(Stored records)

++++

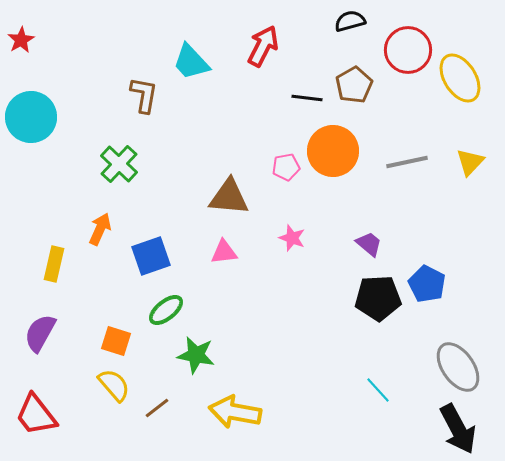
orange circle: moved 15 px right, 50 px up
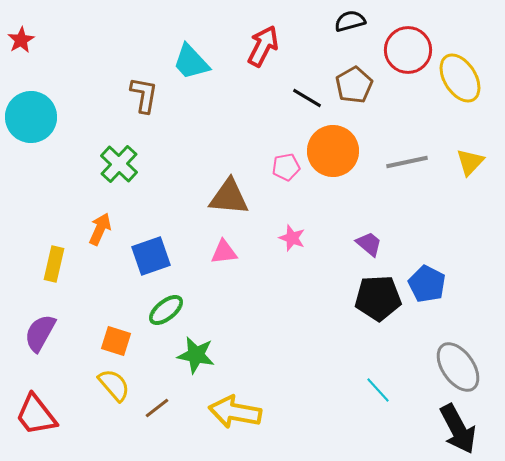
black line: rotated 24 degrees clockwise
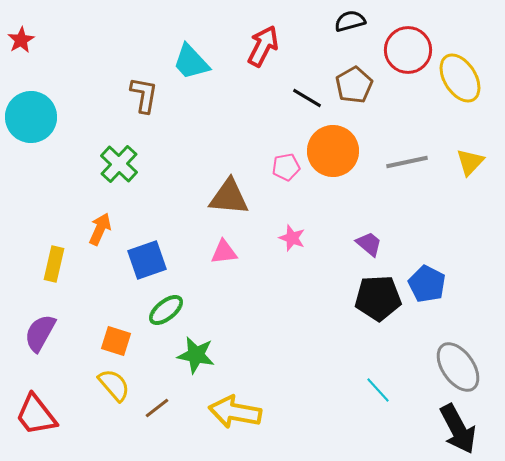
blue square: moved 4 px left, 4 px down
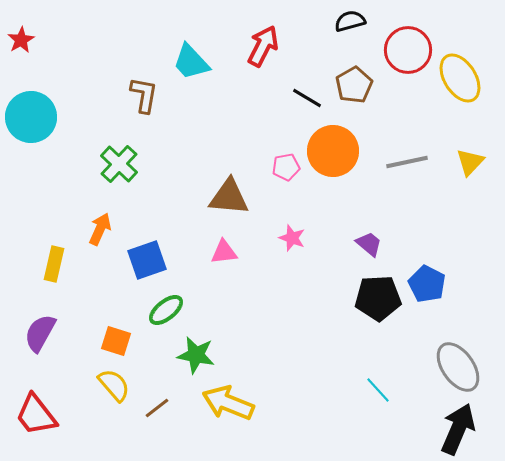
yellow arrow: moved 7 px left, 9 px up; rotated 12 degrees clockwise
black arrow: rotated 129 degrees counterclockwise
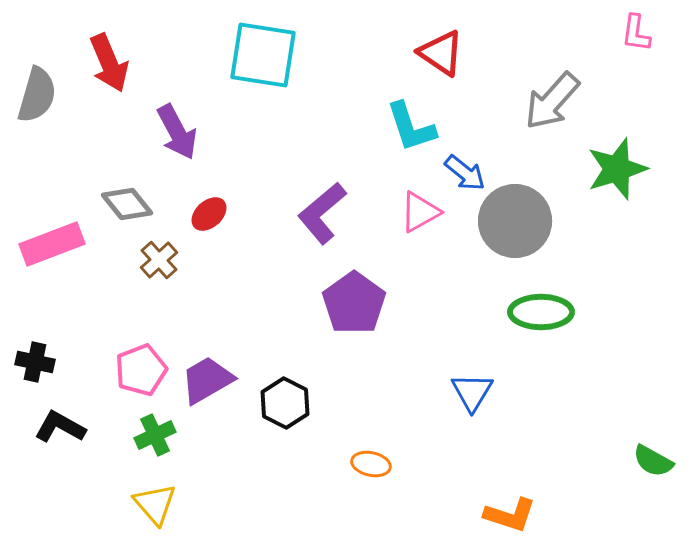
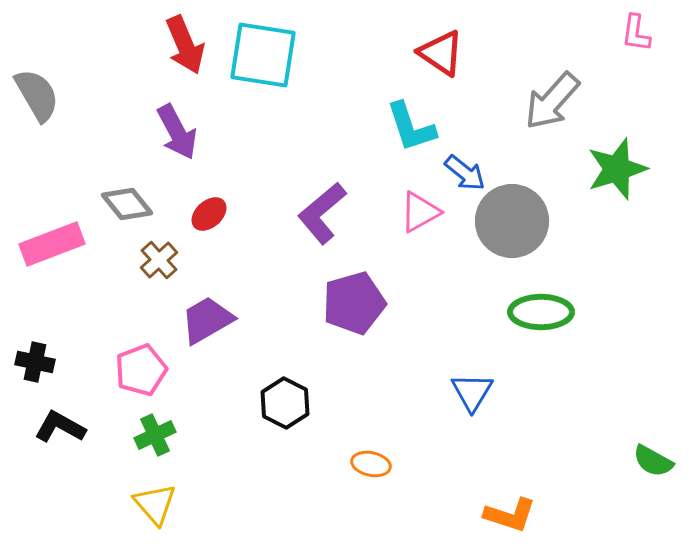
red arrow: moved 76 px right, 18 px up
gray semicircle: rotated 46 degrees counterclockwise
gray circle: moved 3 px left
purple pentagon: rotated 20 degrees clockwise
purple trapezoid: moved 60 px up
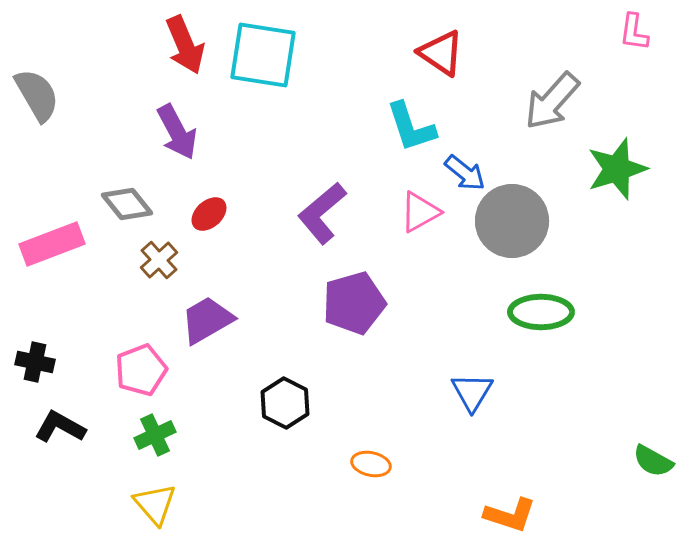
pink L-shape: moved 2 px left, 1 px up
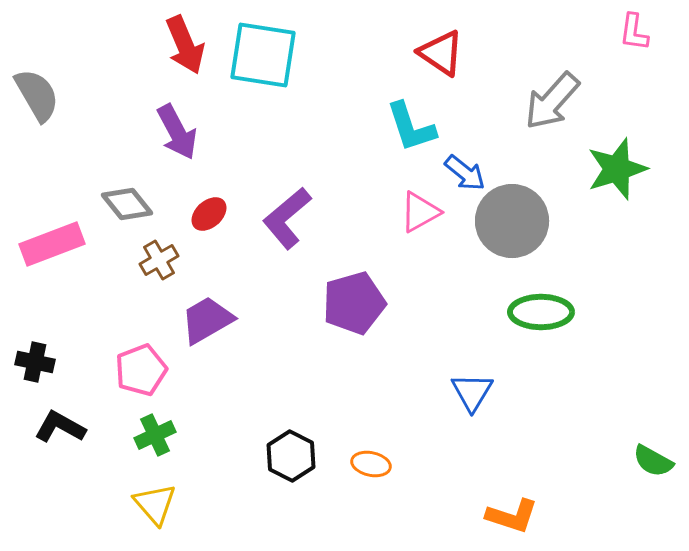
purple L-shape: moved 35 px left, 5 px down
brown cross: rotated 12 degrees clockwise
black hexagon: moved 6 px right, 53 px down
orange L-shape: moved 2 px right, 1 px down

++++

WHAT IS EXPECTED:
Convert every line of the records above into a Markdown table with the columns "Row" and "Entry". Number the rows in order, and leave out blank lines and the picture lines.

WRITTEN ANSWER:
| Row | Entry |
|---|---|
| 1 | orange circle: moved 15 px right, 50 px up |
| 2 | black line: rotated 24 degrees clockwise |
| 3 | blue square: moved 4 px left, 4 px down |
| 4 | yellow arrow: moved 7 px left, 9 px up; rotated 12 degrees clockwise |
| 5 | black arrow: rotated 129 degrees counterclockwise |
| 6 | red arrow: moved 76 px right, 18 px up |
| 7 | gray semicircle: rotated 46 degrees counterclockwise |
| 8 | gray circle: moved 3 px left |
| 9 | purple pentagon: rotated 20 degrees clockwise |
| 10 | purple trapezoid: moved 60 px up |
| 11 | pink L-shape: moved 2 px left, 1 px up |
| 12 | purple L-shape: moved 35 px left, 5 px down |
| 13 | brown cross: rotated 12 degrees clockwise |
| 14 | black hexagon: moved 6 px right, 53 px down |
| 15 | orange L-shape: moved 2 px right, 1 px down |